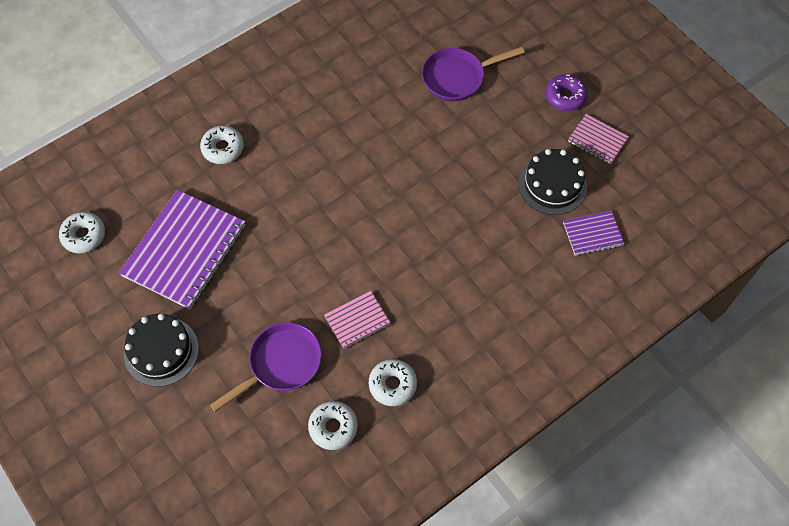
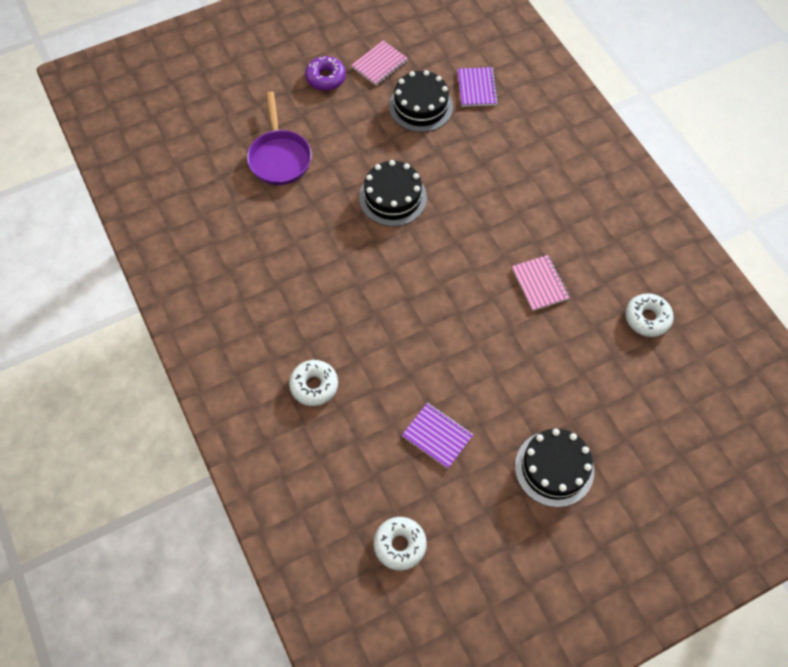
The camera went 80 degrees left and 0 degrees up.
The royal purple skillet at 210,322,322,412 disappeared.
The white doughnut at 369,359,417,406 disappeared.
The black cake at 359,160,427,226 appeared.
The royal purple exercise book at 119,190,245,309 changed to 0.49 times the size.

...

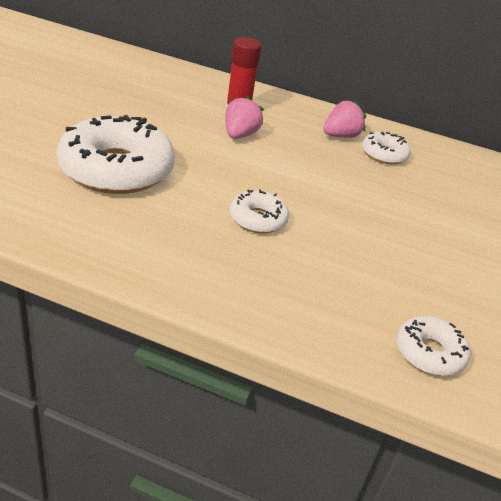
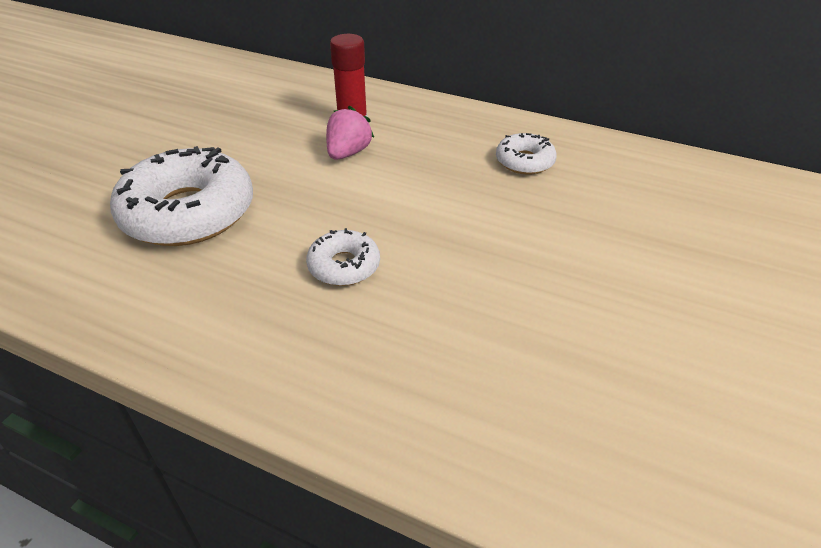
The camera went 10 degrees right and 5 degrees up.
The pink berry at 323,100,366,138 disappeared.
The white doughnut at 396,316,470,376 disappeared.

Problem details: Copy out precisely the lines from the line with "The white doughnut at 369,359,417,406" to the line with "The royal purple exercise" in the material above, including those two lines and omitting all the rest.

Reply:
The white doughnut at 369,359,417,406 disappeared.
The black cake at 359,160,427,226 appeared.
The royal purple exercise book at 119,190,245,309 changed to 0.49 times the size.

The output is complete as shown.